Assigned task
Print the records below exactly, and do not carry over any picture.

Dataset records
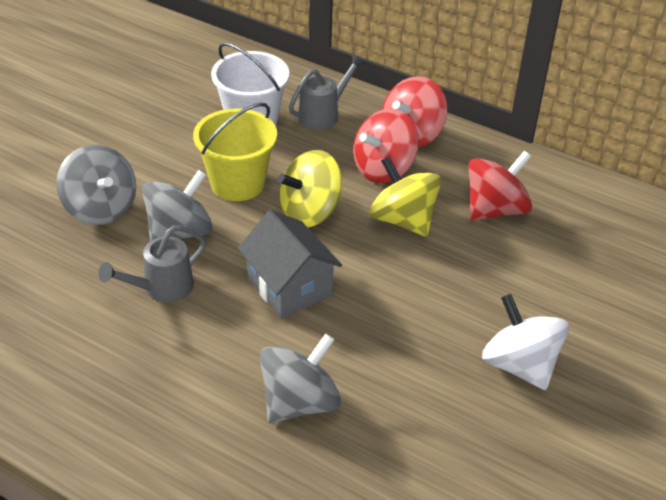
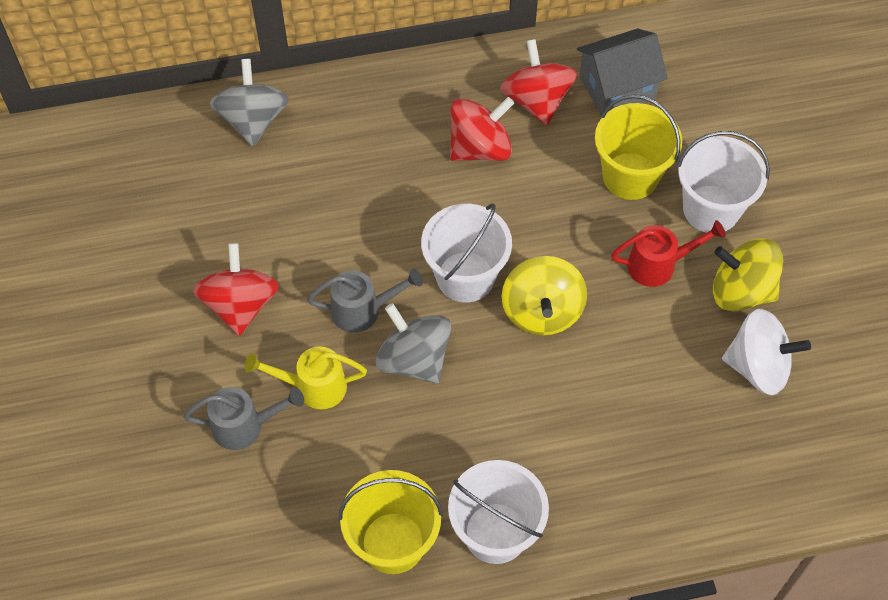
grey spinning top: 3 -> 2
red watering can: 0 -> 1
white bucket: 1 -> 3
yellow bucket: 1 -> 2
yellow watering can: 0 -> 1

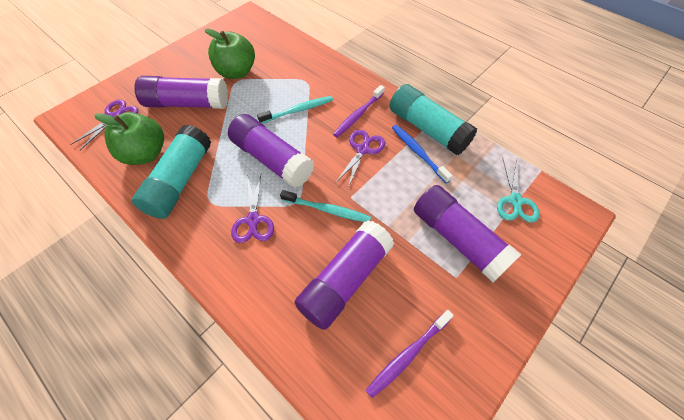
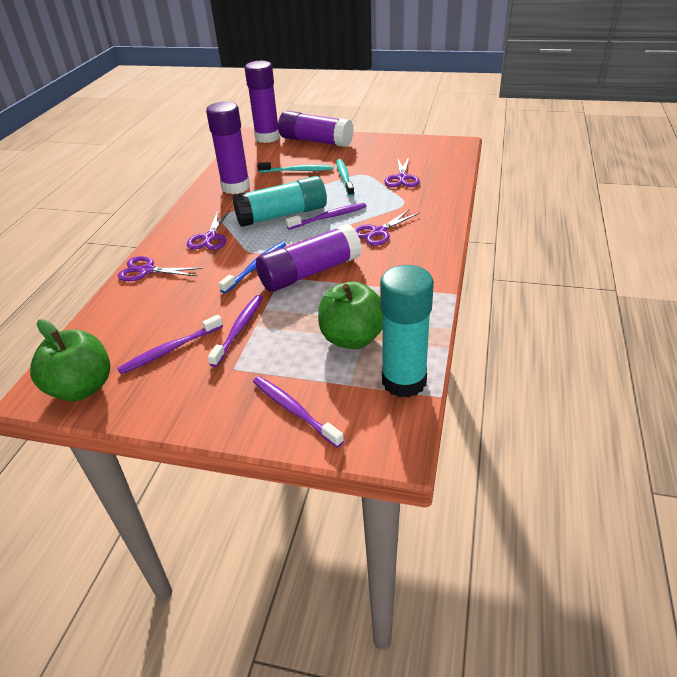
purple scissors: 3 -> 4
purple toothbrush: 2 -> 4
turquoise scissors: 1 -> 0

Result of the task
grey spinning top: 3 -> 2
red watering can: 0 -> 1
white bucket: 1 -> 3
yellow bucket: 1 -> 2
yellow watering can: 0 -> 1

purple scissors: 3 -> 4
purple toothbrush: 2 -> 4
turquoise scissors: 1 -> 0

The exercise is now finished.